(Edit tracking data)
----

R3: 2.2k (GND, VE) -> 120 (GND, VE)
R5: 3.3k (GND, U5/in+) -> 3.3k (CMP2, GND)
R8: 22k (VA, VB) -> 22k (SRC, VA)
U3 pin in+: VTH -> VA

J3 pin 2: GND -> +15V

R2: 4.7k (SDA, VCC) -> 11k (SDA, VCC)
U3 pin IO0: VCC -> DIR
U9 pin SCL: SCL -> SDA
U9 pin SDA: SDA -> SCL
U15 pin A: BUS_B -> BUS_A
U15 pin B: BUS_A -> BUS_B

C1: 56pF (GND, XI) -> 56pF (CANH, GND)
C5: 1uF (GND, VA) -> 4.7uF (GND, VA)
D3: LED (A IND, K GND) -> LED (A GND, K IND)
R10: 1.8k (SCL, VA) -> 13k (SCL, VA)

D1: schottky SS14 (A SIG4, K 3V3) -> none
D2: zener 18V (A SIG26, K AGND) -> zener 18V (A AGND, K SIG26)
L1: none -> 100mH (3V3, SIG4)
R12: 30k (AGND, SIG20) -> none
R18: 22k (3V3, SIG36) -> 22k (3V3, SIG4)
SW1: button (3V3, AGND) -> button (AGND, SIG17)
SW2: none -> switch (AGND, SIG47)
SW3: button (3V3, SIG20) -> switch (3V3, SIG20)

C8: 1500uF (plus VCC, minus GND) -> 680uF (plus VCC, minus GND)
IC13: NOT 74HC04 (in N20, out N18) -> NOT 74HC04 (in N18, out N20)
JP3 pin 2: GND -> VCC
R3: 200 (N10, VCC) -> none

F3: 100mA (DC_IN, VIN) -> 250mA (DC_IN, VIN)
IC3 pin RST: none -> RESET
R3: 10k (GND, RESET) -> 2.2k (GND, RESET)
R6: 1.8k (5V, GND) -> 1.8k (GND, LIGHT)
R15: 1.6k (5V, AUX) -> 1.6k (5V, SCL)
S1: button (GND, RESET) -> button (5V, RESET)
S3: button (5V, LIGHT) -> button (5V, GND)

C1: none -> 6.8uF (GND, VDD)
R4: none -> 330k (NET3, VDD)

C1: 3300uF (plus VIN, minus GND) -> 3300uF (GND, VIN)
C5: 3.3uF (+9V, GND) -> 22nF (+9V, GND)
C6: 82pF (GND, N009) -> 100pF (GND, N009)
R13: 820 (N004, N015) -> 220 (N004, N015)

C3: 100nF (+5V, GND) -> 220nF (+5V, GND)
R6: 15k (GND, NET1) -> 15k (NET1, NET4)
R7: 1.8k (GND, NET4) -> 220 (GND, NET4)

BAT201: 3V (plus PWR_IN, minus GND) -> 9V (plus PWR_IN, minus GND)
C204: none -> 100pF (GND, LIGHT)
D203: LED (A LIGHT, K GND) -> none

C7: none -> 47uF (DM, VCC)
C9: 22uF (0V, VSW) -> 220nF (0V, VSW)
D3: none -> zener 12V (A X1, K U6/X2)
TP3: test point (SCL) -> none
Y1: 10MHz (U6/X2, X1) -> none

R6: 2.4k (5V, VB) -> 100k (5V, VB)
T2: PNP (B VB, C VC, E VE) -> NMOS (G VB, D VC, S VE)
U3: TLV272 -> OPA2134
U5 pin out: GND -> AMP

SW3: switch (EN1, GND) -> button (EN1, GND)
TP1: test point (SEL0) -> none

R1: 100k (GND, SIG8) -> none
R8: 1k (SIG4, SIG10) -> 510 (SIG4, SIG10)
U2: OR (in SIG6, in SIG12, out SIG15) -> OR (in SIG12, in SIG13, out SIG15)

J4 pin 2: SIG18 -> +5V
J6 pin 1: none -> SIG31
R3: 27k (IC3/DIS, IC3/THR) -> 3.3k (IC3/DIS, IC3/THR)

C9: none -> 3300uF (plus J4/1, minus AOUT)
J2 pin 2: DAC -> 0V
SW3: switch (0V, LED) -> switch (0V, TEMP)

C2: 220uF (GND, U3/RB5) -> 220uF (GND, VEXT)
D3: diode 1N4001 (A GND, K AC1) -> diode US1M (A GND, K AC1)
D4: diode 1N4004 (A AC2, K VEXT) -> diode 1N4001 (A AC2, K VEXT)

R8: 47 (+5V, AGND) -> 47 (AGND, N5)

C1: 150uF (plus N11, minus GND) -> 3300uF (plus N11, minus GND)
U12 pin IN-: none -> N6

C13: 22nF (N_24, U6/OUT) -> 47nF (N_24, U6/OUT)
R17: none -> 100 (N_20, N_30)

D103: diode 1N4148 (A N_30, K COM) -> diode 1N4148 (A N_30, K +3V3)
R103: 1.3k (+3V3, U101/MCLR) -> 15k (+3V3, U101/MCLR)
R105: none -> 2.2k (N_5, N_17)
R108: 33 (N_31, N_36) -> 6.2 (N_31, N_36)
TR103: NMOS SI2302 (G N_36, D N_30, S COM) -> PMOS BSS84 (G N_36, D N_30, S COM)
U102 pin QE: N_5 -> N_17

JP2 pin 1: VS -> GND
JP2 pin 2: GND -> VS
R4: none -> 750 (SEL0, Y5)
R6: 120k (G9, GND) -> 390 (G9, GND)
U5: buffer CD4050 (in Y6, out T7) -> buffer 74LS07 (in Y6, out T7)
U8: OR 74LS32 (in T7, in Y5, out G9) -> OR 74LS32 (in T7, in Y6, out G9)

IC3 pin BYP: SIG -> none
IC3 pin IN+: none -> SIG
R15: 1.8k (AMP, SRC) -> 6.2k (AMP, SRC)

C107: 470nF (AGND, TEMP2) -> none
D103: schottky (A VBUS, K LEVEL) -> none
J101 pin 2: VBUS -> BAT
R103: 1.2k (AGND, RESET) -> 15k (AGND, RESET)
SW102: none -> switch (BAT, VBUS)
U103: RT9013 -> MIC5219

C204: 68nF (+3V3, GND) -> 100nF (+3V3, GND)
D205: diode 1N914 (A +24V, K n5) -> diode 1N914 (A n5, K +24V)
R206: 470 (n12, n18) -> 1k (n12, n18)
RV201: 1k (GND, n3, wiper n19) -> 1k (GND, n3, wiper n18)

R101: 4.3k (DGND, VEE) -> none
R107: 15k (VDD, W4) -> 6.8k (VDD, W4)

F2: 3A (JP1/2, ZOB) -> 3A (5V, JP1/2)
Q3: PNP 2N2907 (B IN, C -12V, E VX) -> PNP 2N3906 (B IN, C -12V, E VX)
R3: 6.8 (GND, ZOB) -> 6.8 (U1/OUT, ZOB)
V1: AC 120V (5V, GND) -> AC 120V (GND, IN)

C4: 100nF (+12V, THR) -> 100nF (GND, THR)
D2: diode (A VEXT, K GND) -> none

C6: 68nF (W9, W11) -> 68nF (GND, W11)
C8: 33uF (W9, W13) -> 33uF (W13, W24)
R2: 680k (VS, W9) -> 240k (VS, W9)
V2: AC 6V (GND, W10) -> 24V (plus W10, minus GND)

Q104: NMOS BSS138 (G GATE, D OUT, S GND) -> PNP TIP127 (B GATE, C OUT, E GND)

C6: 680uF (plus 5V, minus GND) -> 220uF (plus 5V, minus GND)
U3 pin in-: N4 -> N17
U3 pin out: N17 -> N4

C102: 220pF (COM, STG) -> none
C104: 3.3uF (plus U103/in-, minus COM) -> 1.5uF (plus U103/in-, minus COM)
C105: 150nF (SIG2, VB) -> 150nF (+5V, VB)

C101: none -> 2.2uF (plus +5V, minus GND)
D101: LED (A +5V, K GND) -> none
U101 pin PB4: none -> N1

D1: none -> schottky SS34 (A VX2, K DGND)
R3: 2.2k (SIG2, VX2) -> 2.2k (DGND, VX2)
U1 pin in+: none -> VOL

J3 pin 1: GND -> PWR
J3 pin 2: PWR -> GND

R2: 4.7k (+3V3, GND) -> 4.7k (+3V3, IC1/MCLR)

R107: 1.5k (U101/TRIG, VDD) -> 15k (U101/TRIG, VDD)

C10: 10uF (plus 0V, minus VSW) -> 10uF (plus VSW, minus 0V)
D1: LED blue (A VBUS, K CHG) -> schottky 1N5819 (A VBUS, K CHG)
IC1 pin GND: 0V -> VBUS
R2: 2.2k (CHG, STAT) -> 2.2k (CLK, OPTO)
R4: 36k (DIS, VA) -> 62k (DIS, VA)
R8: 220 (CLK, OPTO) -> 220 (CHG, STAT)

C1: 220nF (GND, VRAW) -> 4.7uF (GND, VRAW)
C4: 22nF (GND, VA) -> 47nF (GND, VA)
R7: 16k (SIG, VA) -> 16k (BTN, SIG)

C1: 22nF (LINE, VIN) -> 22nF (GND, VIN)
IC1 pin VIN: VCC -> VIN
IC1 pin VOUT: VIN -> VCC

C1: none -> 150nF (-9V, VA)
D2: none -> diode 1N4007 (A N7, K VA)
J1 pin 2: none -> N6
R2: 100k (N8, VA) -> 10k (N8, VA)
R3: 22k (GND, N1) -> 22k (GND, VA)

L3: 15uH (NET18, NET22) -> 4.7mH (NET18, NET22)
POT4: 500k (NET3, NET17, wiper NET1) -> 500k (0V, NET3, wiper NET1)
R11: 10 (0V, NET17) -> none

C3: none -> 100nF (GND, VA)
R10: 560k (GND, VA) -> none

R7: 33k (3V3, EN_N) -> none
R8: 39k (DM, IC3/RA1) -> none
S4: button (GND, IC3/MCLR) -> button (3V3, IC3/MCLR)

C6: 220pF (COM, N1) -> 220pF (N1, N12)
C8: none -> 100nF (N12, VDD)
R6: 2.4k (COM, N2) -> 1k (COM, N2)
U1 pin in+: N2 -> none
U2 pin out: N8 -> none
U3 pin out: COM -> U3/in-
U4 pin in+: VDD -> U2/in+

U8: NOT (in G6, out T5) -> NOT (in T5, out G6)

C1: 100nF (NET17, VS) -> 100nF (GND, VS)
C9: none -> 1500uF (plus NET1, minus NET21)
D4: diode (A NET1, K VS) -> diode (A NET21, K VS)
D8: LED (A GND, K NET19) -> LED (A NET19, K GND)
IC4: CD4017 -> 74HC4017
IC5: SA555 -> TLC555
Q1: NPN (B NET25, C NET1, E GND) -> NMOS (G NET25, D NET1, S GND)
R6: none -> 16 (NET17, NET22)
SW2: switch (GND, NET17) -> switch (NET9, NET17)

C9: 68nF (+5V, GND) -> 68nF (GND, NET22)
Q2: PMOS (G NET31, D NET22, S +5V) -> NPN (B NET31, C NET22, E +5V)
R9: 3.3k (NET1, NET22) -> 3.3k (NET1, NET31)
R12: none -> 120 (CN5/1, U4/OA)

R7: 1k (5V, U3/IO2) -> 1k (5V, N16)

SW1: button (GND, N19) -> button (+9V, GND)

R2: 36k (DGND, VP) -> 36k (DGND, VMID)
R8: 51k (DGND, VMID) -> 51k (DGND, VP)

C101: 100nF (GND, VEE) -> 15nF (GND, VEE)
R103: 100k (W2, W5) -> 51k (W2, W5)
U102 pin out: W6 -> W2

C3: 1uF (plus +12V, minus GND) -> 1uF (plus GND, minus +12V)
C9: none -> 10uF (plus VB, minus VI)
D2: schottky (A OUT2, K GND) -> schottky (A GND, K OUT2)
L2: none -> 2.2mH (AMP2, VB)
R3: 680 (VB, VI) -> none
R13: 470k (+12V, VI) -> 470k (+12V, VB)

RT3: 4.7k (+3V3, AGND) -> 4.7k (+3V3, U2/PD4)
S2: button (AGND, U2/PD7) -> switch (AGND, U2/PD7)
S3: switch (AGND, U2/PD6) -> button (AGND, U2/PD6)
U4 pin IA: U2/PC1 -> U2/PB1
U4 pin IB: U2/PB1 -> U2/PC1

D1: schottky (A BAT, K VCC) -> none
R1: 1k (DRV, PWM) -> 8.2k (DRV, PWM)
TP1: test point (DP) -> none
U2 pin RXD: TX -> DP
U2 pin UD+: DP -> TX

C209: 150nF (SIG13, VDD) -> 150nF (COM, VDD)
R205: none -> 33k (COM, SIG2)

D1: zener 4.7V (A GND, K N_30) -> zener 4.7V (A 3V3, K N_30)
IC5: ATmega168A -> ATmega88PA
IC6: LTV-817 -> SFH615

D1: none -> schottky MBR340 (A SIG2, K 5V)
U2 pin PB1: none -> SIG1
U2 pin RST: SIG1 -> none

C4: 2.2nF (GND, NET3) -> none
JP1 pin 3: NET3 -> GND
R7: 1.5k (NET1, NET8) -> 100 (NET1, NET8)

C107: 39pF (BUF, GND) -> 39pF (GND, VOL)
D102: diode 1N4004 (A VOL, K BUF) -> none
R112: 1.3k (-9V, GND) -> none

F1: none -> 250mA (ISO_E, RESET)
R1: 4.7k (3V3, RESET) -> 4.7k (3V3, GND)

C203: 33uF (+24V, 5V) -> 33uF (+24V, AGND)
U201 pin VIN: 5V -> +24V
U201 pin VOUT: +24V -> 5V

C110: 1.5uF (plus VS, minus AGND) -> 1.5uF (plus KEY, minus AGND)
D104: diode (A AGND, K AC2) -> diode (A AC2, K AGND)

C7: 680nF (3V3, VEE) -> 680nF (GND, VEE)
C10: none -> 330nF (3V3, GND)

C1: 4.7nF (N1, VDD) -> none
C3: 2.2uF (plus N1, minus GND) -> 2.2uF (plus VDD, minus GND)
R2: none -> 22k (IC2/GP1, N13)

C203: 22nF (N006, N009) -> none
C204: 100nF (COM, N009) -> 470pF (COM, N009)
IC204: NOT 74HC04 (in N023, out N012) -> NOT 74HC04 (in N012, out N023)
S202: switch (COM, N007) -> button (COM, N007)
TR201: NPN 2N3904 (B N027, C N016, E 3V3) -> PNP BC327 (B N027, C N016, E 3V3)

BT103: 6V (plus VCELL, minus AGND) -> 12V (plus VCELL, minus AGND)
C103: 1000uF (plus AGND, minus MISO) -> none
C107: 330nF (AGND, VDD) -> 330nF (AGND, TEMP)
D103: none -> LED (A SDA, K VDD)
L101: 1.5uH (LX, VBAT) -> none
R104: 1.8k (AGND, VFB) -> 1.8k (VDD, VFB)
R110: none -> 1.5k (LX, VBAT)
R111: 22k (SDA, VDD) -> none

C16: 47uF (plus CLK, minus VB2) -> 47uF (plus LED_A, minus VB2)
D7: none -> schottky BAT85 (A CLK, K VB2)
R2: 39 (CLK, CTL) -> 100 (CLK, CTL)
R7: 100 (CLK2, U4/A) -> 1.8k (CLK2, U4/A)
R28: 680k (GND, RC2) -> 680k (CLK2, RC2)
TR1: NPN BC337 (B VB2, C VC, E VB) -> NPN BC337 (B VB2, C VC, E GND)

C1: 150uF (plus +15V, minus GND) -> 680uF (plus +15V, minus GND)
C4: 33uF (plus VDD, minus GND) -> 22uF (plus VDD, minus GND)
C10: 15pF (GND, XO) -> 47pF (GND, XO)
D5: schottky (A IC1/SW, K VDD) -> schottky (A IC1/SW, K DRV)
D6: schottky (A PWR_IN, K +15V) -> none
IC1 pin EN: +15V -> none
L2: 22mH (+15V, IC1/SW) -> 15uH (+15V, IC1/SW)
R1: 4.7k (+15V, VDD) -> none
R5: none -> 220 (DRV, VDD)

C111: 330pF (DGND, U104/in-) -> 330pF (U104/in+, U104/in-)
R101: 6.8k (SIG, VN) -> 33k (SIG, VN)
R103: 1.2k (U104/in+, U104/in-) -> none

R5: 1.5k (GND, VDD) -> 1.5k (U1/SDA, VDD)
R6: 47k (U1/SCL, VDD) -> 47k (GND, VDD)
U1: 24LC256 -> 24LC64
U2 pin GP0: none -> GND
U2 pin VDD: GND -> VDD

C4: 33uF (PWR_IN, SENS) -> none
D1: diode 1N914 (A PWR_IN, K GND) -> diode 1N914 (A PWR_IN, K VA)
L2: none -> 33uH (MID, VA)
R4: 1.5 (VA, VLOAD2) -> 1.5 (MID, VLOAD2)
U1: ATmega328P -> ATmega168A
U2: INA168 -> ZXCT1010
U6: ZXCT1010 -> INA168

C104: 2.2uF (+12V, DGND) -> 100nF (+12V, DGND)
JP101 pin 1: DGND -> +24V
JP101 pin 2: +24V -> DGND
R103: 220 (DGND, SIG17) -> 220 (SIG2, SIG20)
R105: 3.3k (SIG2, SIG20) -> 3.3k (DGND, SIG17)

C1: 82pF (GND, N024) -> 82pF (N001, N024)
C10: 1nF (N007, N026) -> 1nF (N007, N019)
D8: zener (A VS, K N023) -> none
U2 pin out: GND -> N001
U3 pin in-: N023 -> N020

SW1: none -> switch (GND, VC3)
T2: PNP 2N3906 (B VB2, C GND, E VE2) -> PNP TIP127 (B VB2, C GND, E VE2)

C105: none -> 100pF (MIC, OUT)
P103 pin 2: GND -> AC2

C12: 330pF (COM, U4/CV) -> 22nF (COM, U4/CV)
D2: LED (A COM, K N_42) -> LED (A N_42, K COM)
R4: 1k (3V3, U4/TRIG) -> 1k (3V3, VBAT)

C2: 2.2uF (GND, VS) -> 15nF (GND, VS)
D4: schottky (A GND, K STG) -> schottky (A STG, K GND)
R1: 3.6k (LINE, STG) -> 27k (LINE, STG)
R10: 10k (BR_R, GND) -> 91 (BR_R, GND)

----

» What is expected: An exact, complete copy of the lines above from the one with "R2: 36k (DGND, VP) -> 36k (DGND, VMID)" through the one with "C9: none -> 10uF (plus VB, minus VI)" is the whole answer.

» Written answer:
R2: 36k (DGND, VP) -> 36k (DGND, VMID)
R8: 51k (DGND, VMID) -> 51k (DGND, VP)

C101: 100nF (GND, VEE) -> 15nF (GND, VEE)
R103: 100k (W2, W5) -> 51k (W2, W5)
U102 pin out: W6 -> W2

C3: 1uF (plus +12V, minus GND) -> 1uF (plus GND, minus +12V)
C9: none -> 10uF (plus VB, minus VI)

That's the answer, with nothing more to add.